### [Your instructions]
Show, in full, each line of the data that contains "turned".

[Scene change data]
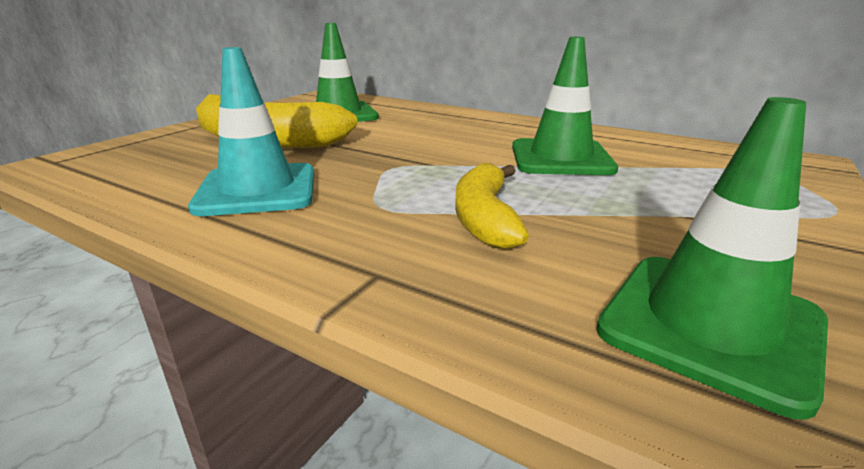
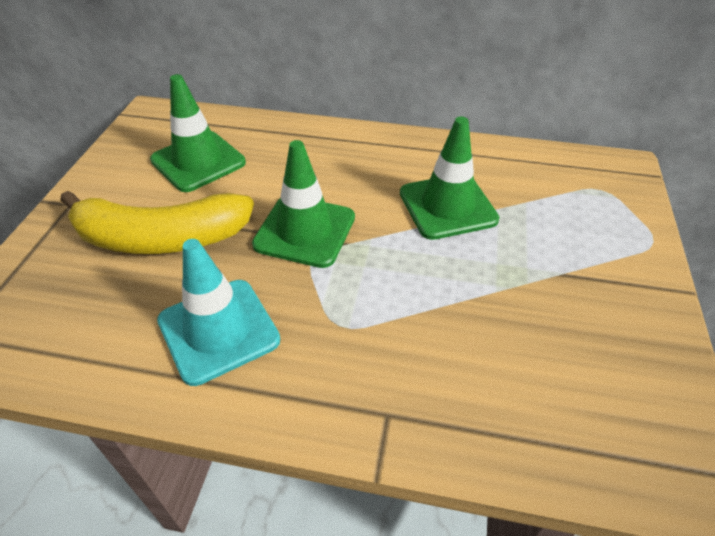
camera: 20 degrees left, 20 degrees up
(485, 218) = (427, 319): yellow banana -> none
(710, 325) = (603, 400): green traffic cone -> green traffic cone (305, 231)

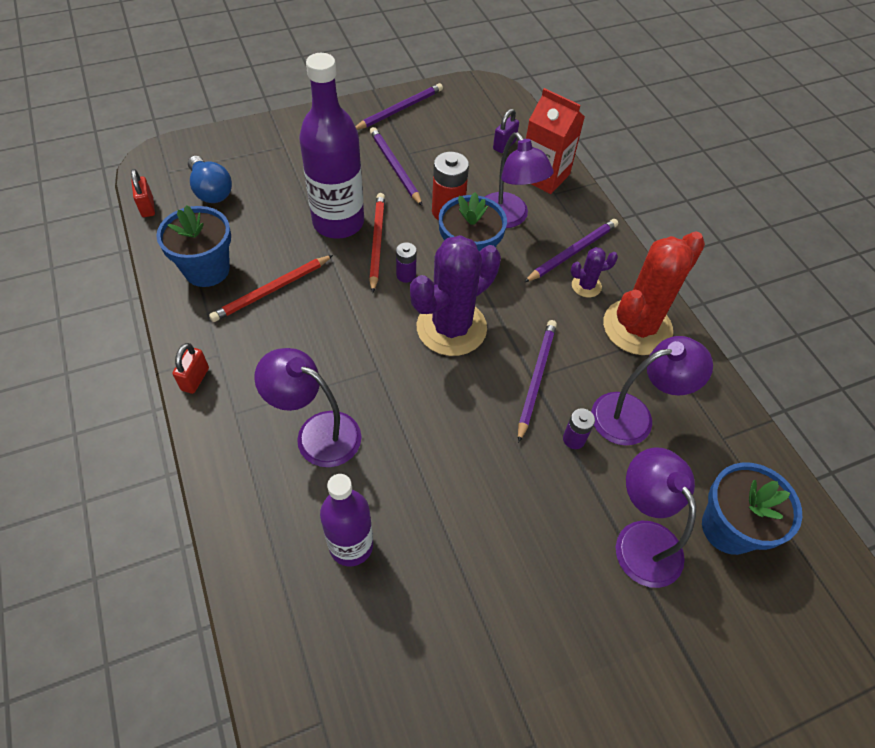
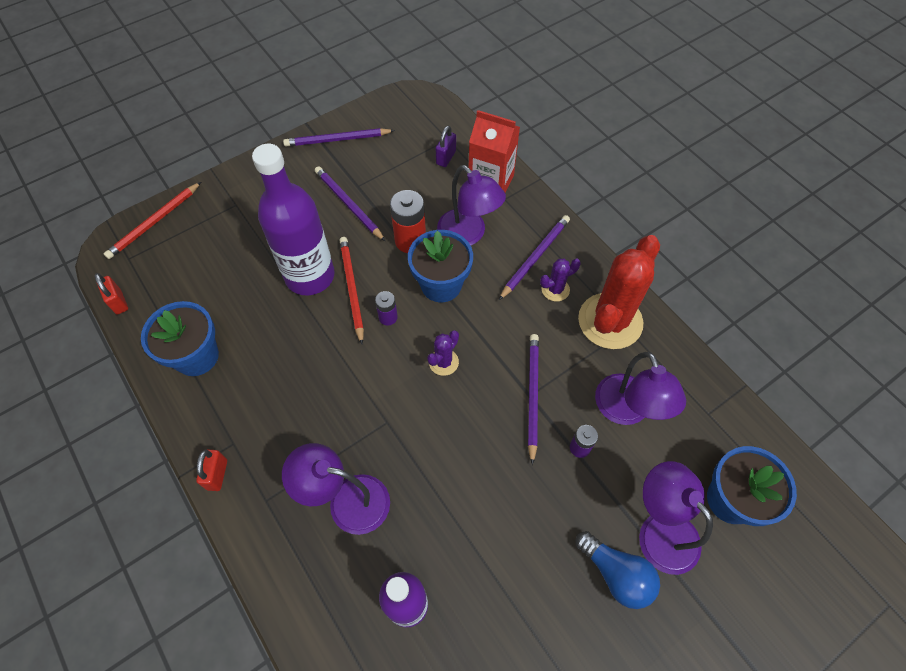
camera: 10 degrees left, 5 degrees up
(211, 191) = (177, 270): blue light bulb -> blue light bulb (616, 574)
(272, 290) = (265, 363): red pencil -> red pencil (154, 222)
(400, 109) = (337, 140): purple pencil -> purple pencil turned 135 degrees counterclockwise
(451, 328) = (443, 362): purple cactus -> purple cactus, size x0.45
(634, 415) = (627, 411): purple lamp -> purple lamp turned 105 degrees clockwise

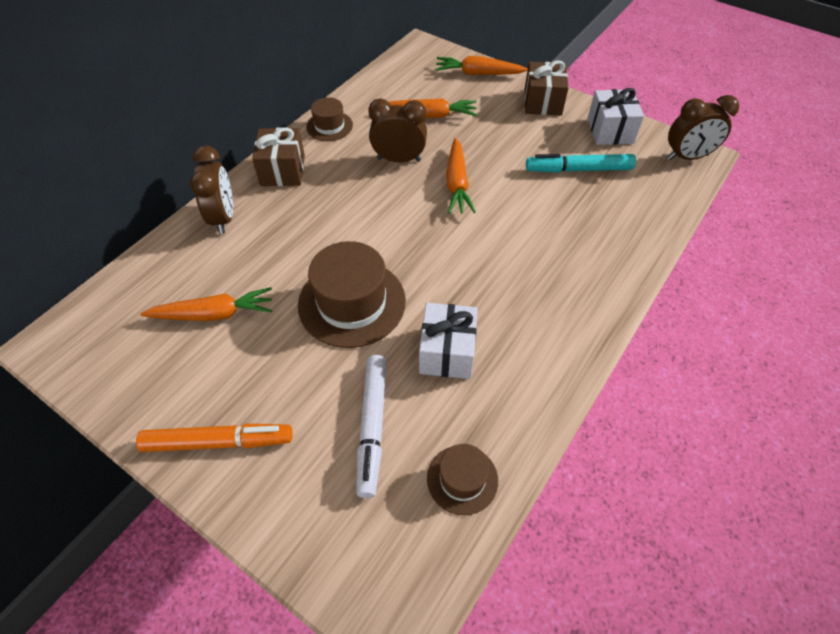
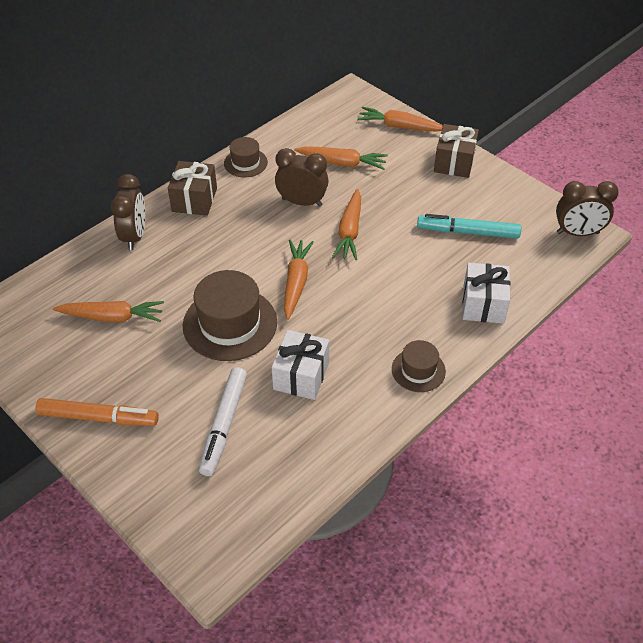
camera: 10 degrees right, 5 degrees down
(414, 246) = (296, 282): none -> orange carrot
(462, 479) = (287, 475): brown hat -> brown hat (418, 370)
(610, 130) = (511, 198): white gift -> white gift (483, 304)

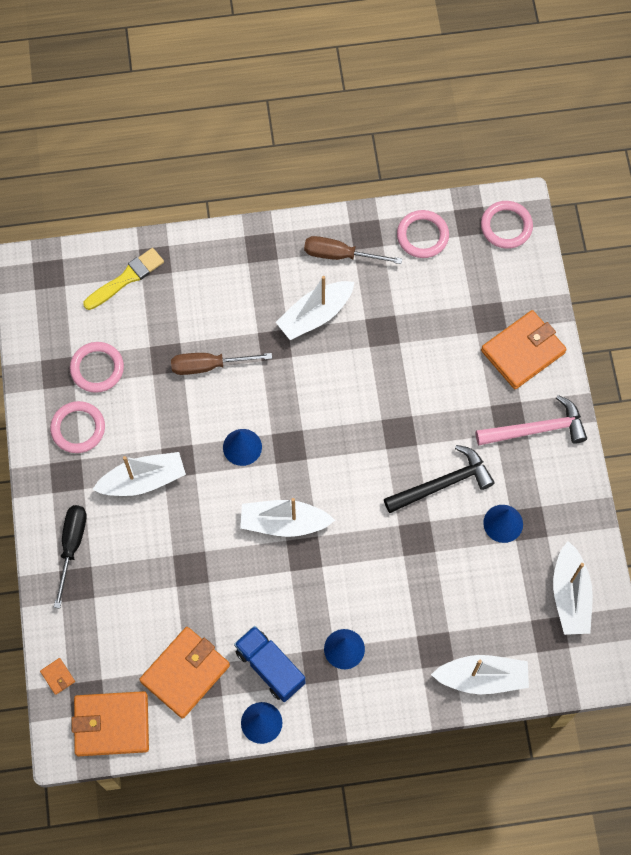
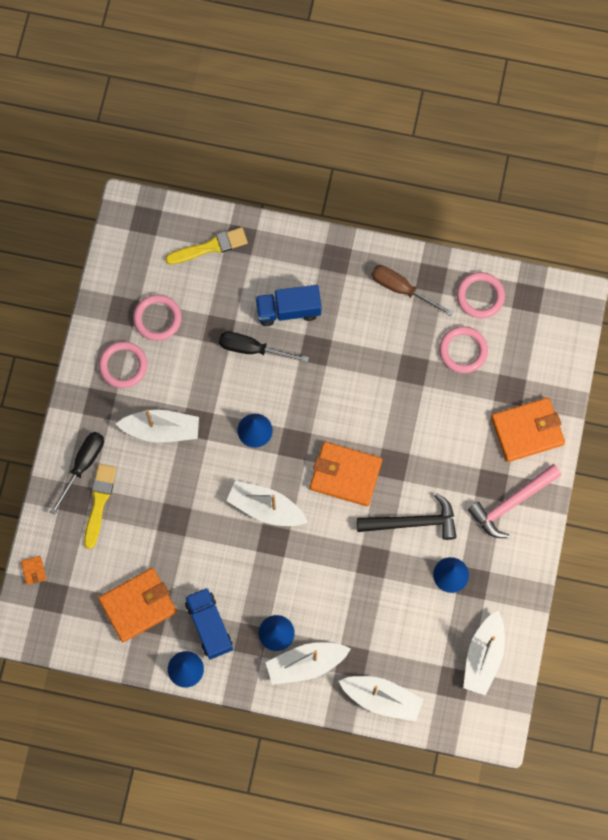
camera: 20 degrees right, 5 degrees up
(103, 579) = (99, 502): none -> yellow brush
(111, 724) = (63, 626): orange wallet -> orange wallet (345, 475)
(209, 365) = (252, 349): brown screwdriver -> black screwdriver
(232, 314) = (288, 310): none -> blue truck
(315, 315) = (360, 336): white boat -> white boat (306, 664)
(506, 226) = (557, 313): pink ring -> pink ring (463, 351)
(536, 429) = (511, 503): pink hammer -> pink hammer turned 135 degrees clockwise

### [Task response]
(400, 109) = (337, 140): purple pencil -> purple pencil turned 135 degrees counterclockwise
(634, 415) = (627, 411): purple lamp -> purple lamp turned 105 degrees clockwise
(536, 429) = (511, 503): pink hammer -> pink hammer turned 135 degrees clockwise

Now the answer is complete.